Content starts

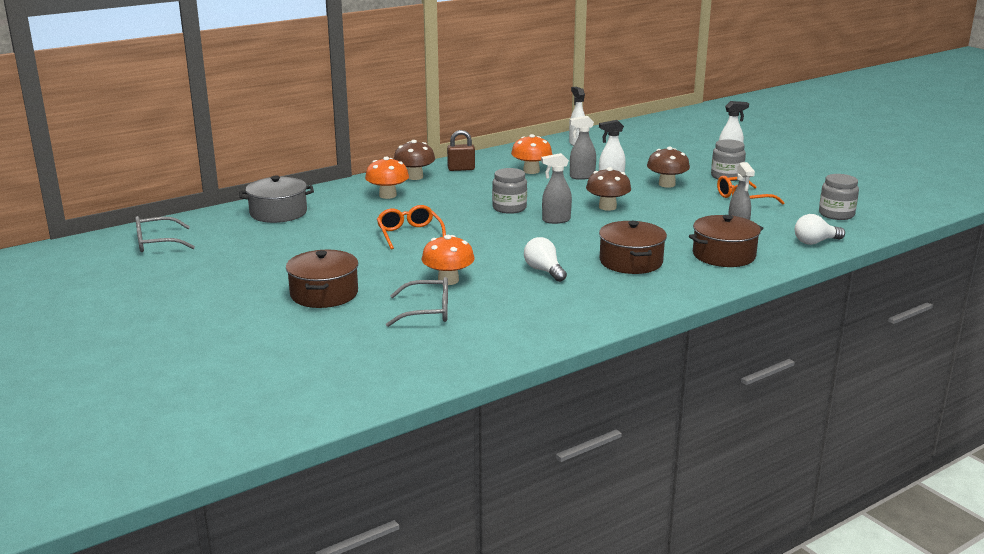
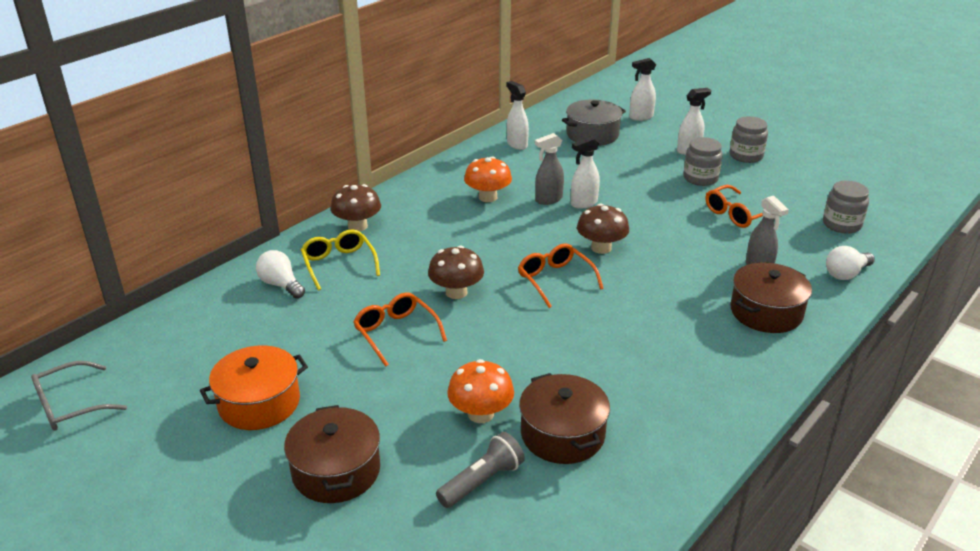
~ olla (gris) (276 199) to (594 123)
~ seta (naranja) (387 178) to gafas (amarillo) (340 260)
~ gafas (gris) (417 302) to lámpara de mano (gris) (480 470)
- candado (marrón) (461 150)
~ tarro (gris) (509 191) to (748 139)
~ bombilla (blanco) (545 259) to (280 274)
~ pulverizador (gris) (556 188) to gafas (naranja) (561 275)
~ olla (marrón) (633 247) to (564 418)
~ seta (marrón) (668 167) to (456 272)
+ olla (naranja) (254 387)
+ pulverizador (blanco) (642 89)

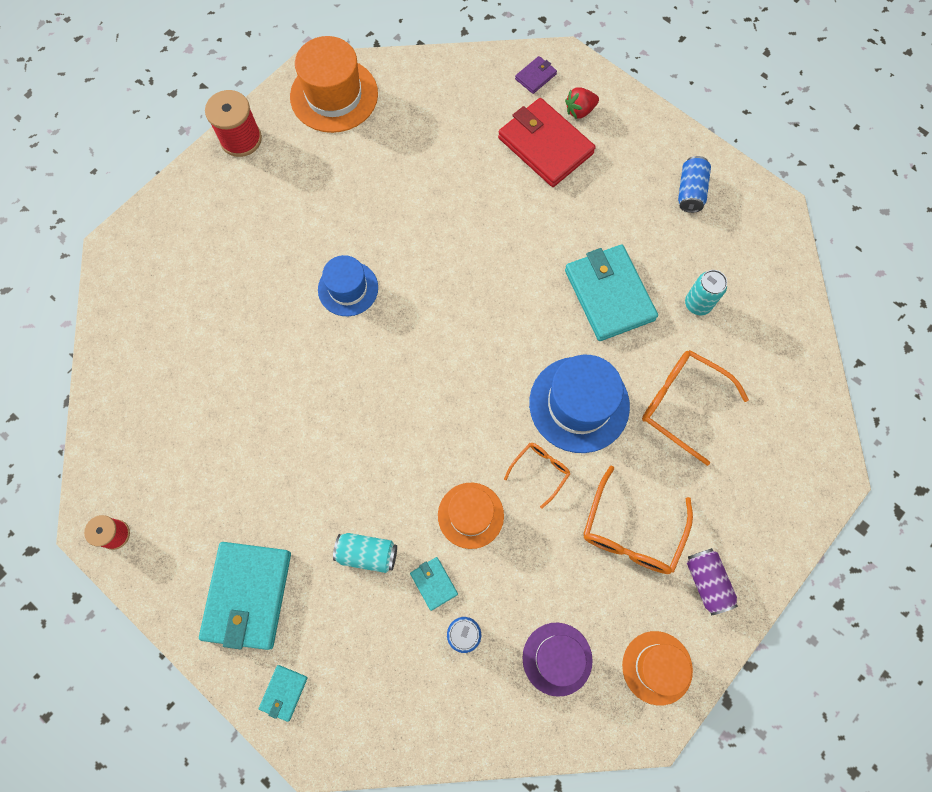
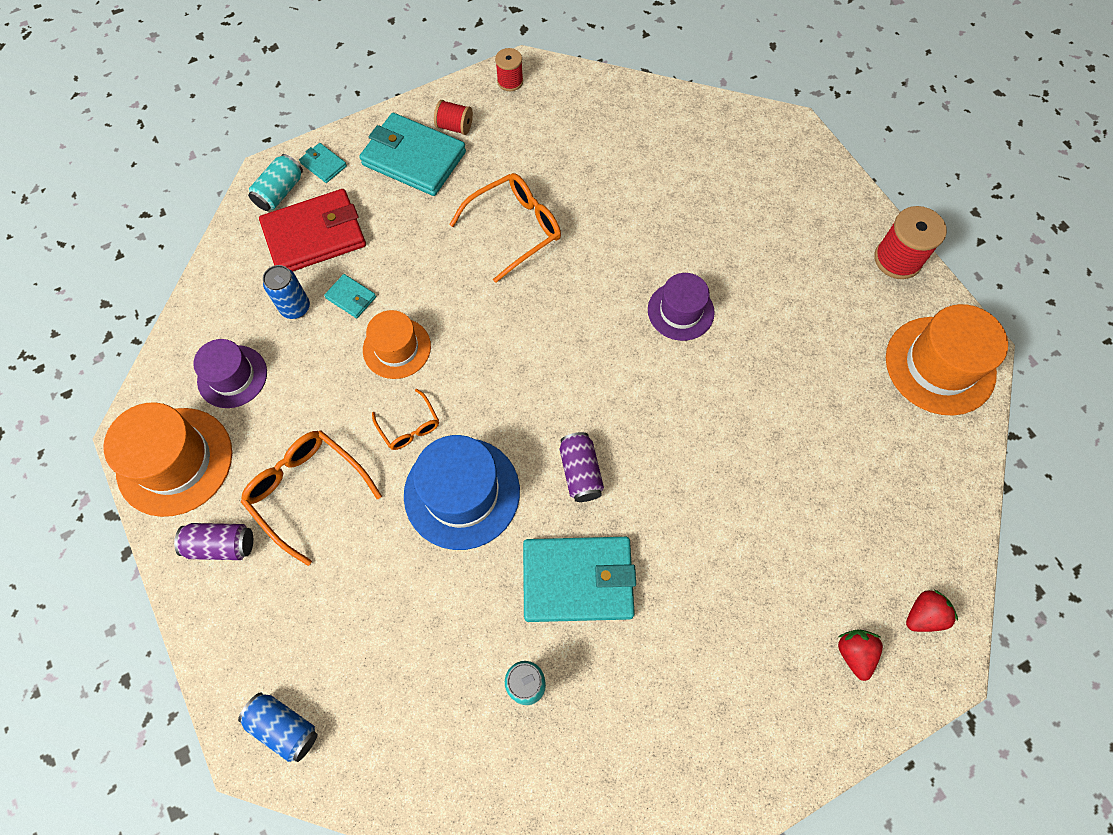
~ sombrero (azul) (348 285) to sombrero (morado) (681 307)
~ lata (turquesa) (365 553) to (275 182)
~ cartera (turquesa) (434 584) = (350 296) 45 degrees clockwise
~ cartera (rojo) (547 142) to (312 230)
~ cartera (morado) (536 75) to fresa (rojo) (932 611)
~ sombrero (naranja) (657 668) = (167 459) x1.58
~ gafas (naranja) (695 408) to (505 228)
~ lata (azul) (694 184) to (278 727)
+ carrete (rojo) (453 117)
+ lata (morado) (582 467)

Content ends

WHAT YOU WILL DO:
Extract only the lines from the line containing "to (564 418)" through the final line of the records; keep both ends and drop every picture.

RESULT:
~ olla (marrón) (633 247) to (564 418)
~ seta (marrón) (668 167) to (456 272)
+ olla (naranja) (254 387)
+ pulverizador (blanco) (642 89)

~ sombrero (azul) (348 285) to sombrero (morado) (681 307)
~ lata (turquesa) (365 553) to (275 182)
~ cartera (turquesa) (434 584) = (350 296) 45 degrees clockwise
~ cartera (rojo) (547 142) to (312 230)
~ cartera (morado) (536 75) to fresa (rojo) (932 611)
~ sombrero (naranja) (657 668) = (167 459) x1.58
~ gafas (naranja) (695 408) to (505 228)
~ lata (azul) (694 184) to (278 727)
+ carrete (rojo) (453 117)
+ lata (morado) (582 467)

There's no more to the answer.